= Data records =

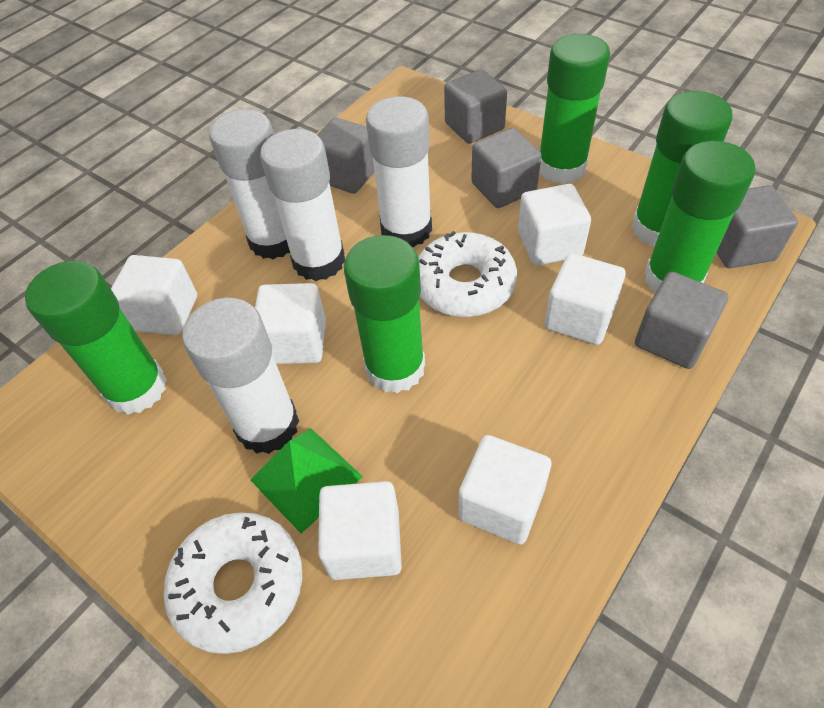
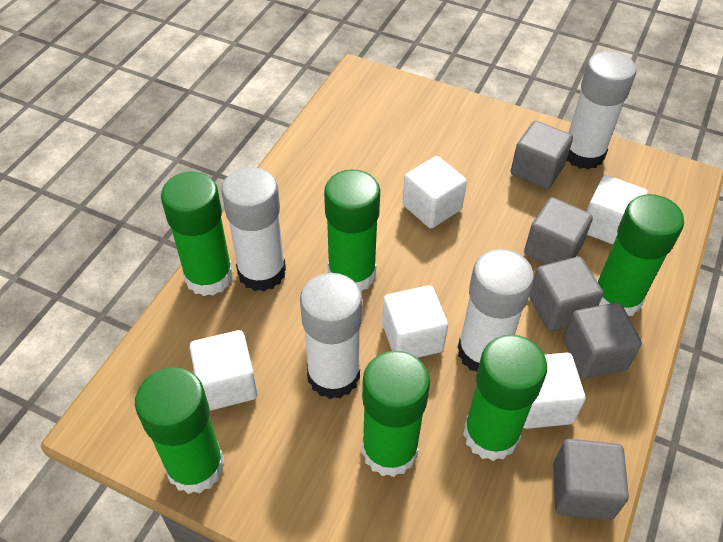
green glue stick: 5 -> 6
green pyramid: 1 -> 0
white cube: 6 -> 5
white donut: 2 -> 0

---

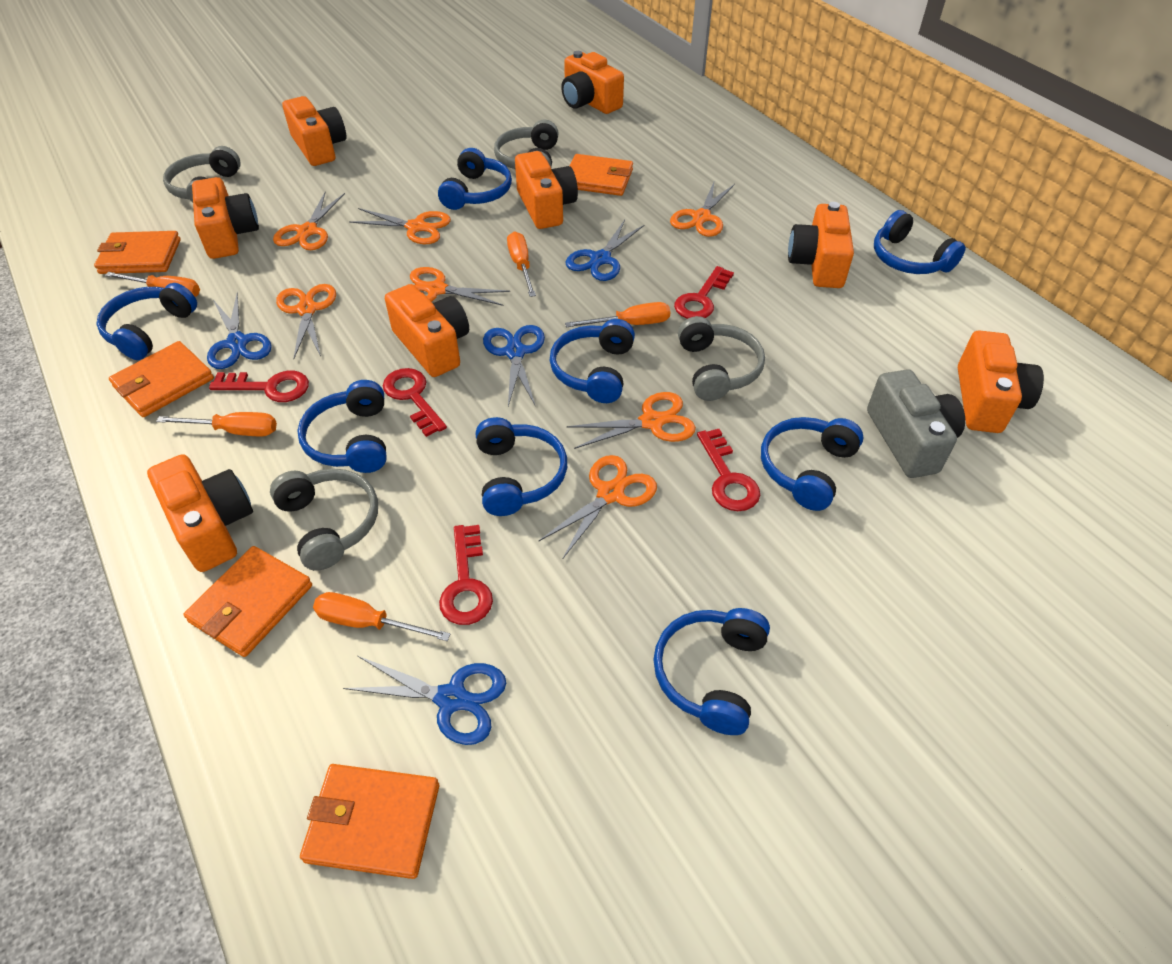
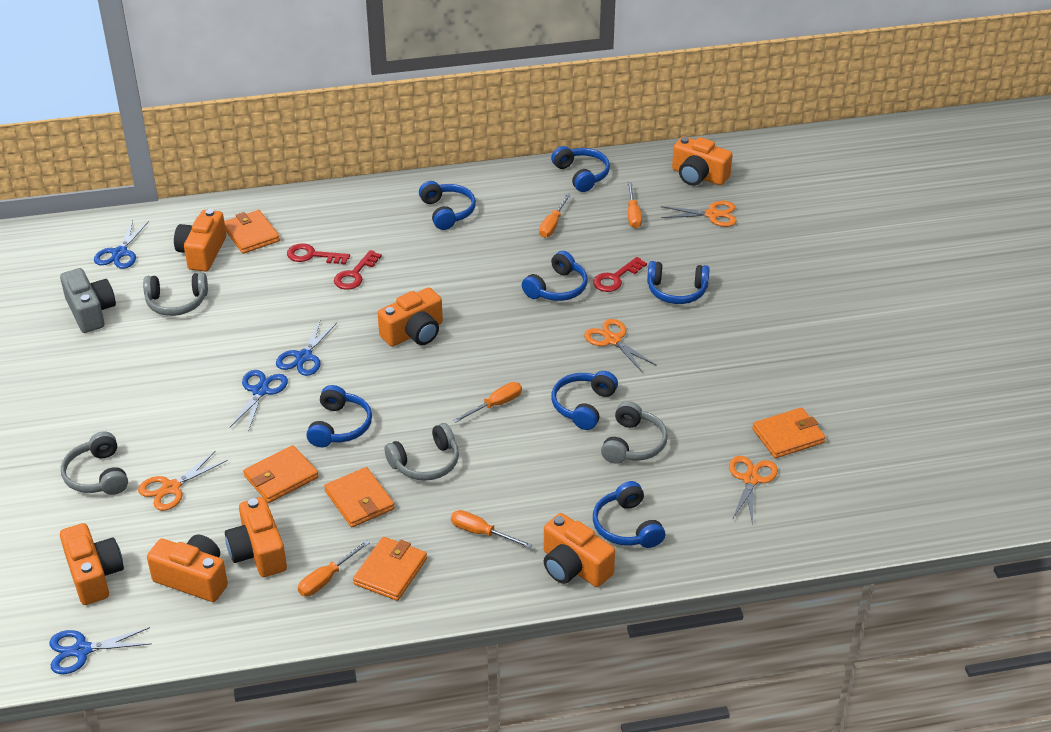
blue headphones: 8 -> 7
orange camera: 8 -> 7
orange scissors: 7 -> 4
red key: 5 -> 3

= Exercise =
Copy back the listing above exactly, but only from the line with "green glue stick: 5 -> 6" through the line with "white donut: 2 -> 0", both ends included.

= Result of this task =
green glue stick: 5 -> 6
green pyramid: 1 -> 0
white cube: 6 -> 5
white donut: 2 -> 0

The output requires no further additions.